**DATA SUPPLIED**
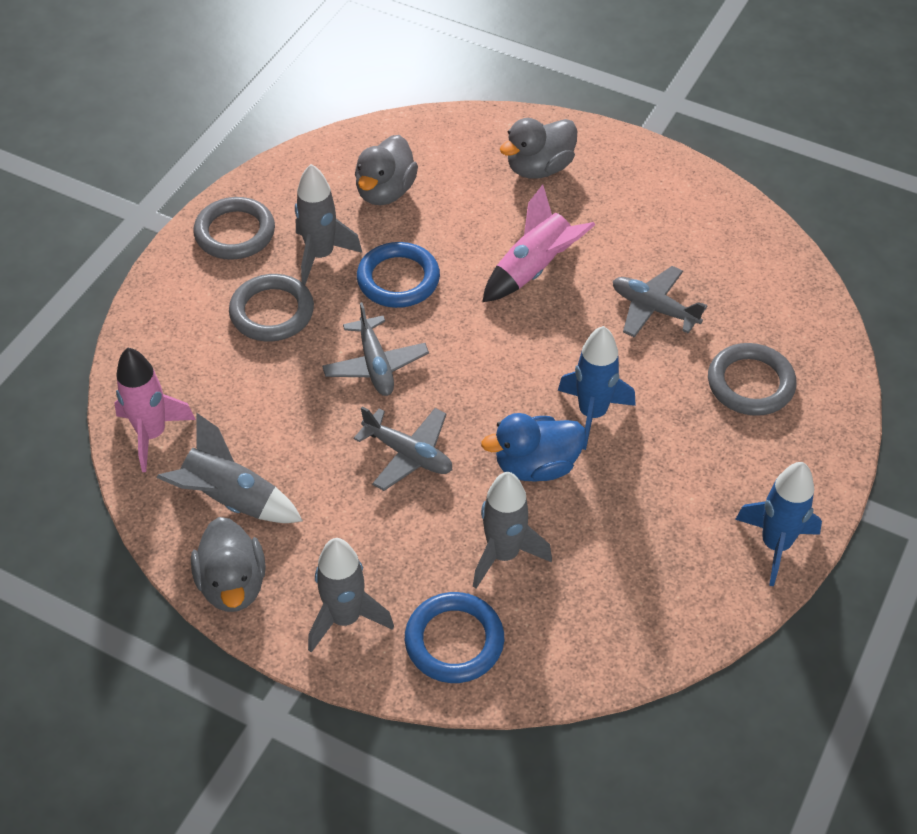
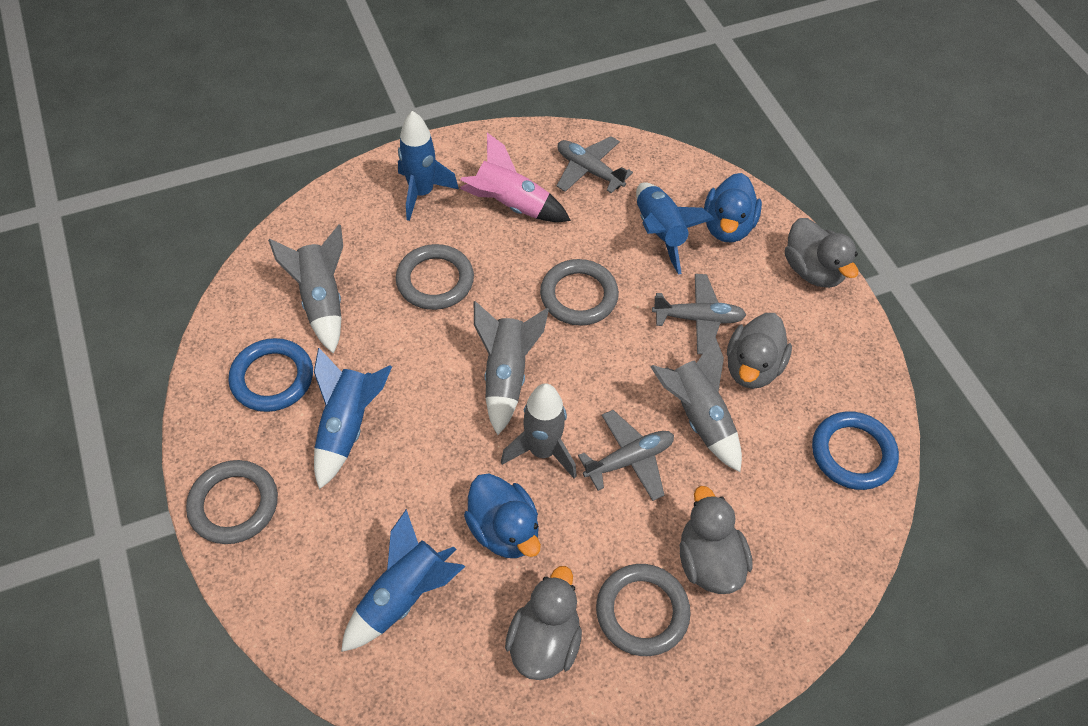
blue duck: [481,413,586,482] = 1 -> [464,474,541,558] [704,173,762,243] = 2
blue rocket: [558,326,636,450] [735,462,822,586] = 2 -> [314,348,392,489] [341,509,465,652] [398,111,459,221] [636,182,714,275] = 4
grey duck: [191,517,266,612] [355,135,418,205] [500,118,577,179] = 3 -> [505,566,582,680] [680,486,753,594] [727,313,792,389] [785,218,858,288] = 4
grey ring: [193,197,275,260] [229,274,314,342] [708,343,796,416] = 3 -> [186,460,278,544] [396,244,474,310] [540,259,619,326] [596,564,691,656] = 4
pink rocket: [114,347,196,472] [482,185,595,302] = 2 -> [460,133,571,222] = 1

**WHAT YOU NEED TO DO**
The lines from the one holding "grey duck: [191,517,266,612]" to the last line of the entries, both included: retype them exactly and give nothing else.

**THE ANSWER**
grey duck: [191,517,266,612] [355,135,418,205] [500,118,577,179] = 3 -> [505,566,582,680] [680,486,753,594] [727,313,792,389] [785,218,858,288] = 4
grey ring: [193,197,275,260] [229,274,314,342] [708,343,796,416] = 3 -> [186,460,278,544] [396,244,474,310] [540,259,619,326] [596,564,691,656] = 4
pink rocket: [114,347,196,472] [482,185,595,302] = 2 -> [460,133,571,222] = 1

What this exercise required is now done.